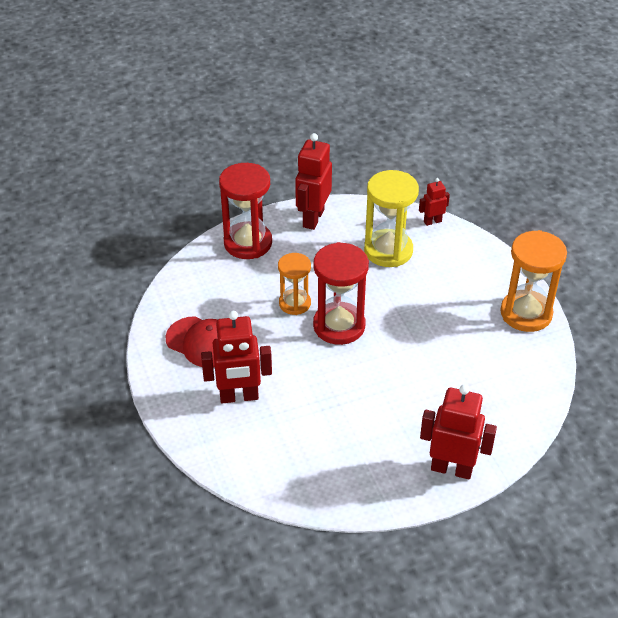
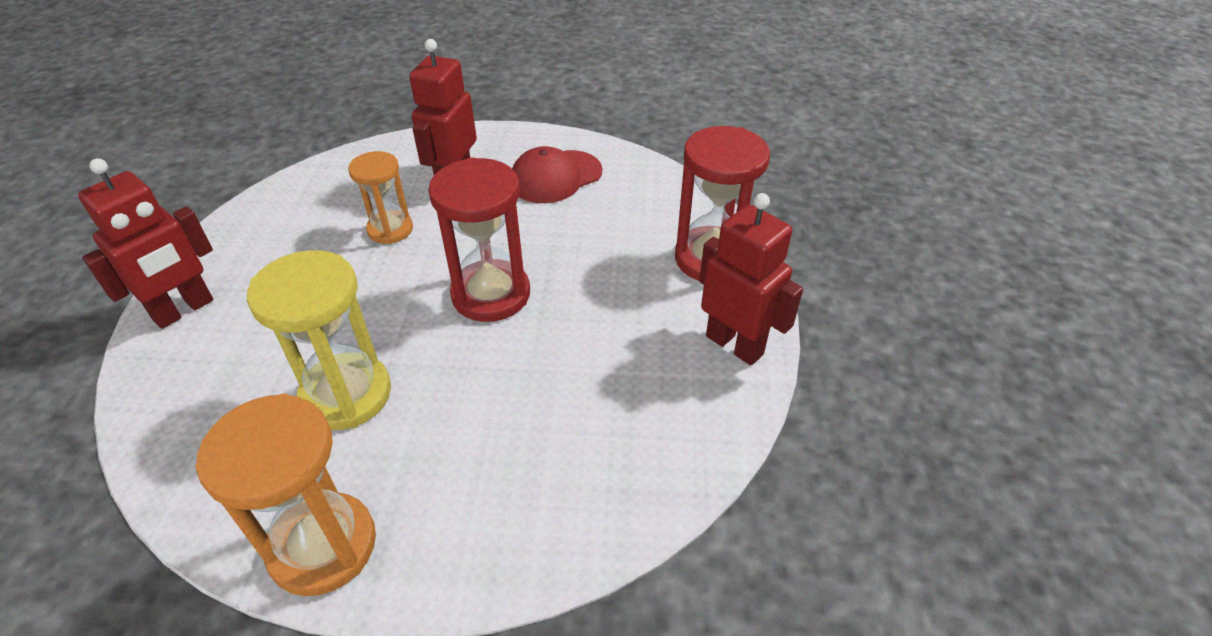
camera: 115 degrees right, 0 degrees up
(295, 303) = (563, 266): orange hourglass -> orange hourglass (390, 229)
(388, 250) = (605, 411): yellow hourglass -> yellow hourglass (346, 394)
(432, 221) = (645, 514): red robot -> none

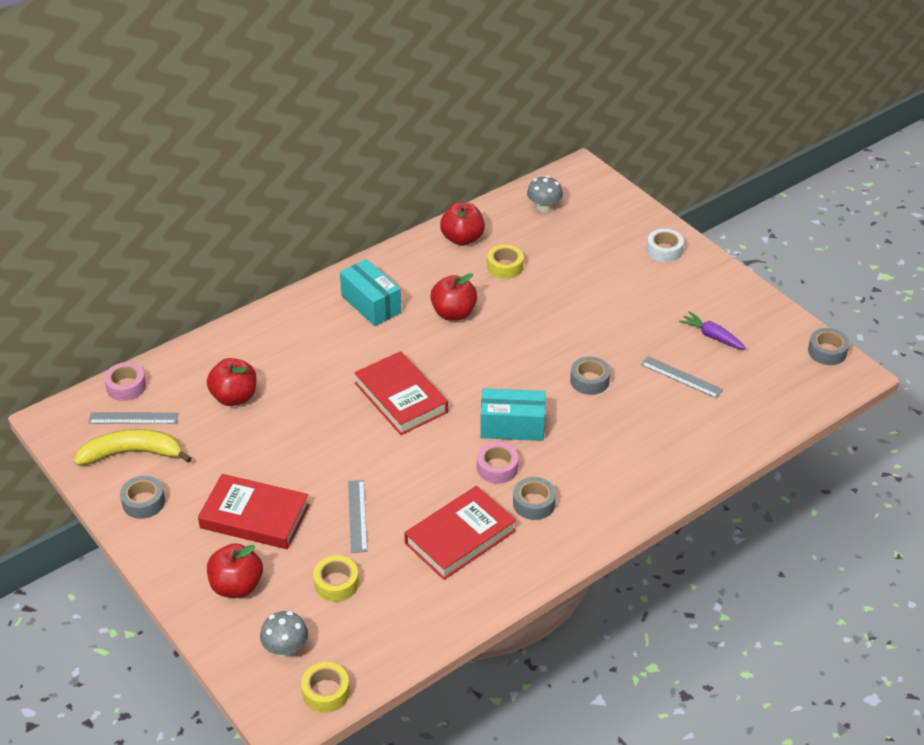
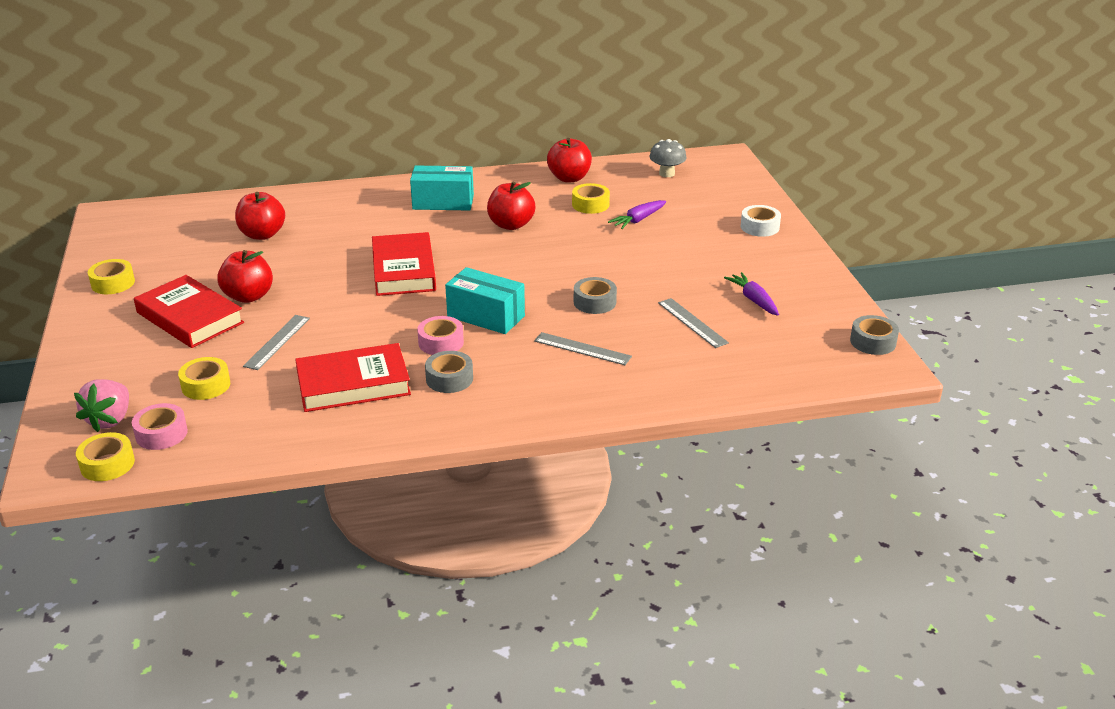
camera: 25 degrees right, 10 degrees down
(126, 386) = (185, 207): pink tape -> pink tape (161, 434)
(132, 453) = (141, 250): yellow banana -> none
(133, 418) = (168, 228): grey ruler -> grey ruler (582, 348)
(143, 502) = (113, 283): grey tape -> yellow tape
(237, 586) = (121, 361): red apple -> red apple (248, 296)
(286, 649) = (110, 420): grey mushroom -> pink strawberry
(371, 304) = (443, 202): turquoise box -> turquoise box turned 75 degrees counterclockwise
(559, 273) = (638, 220): none -> purple carrot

> WHAT IS REQUIRED
Read the listing. Report every line that includes the word "pink".

> EXERCISE SOLUTION
(126, 386) = (185, 207): pink tape -> pink tape (161, 434)
(286, 649) = (110, 420): grey mushroom -> pink strawberry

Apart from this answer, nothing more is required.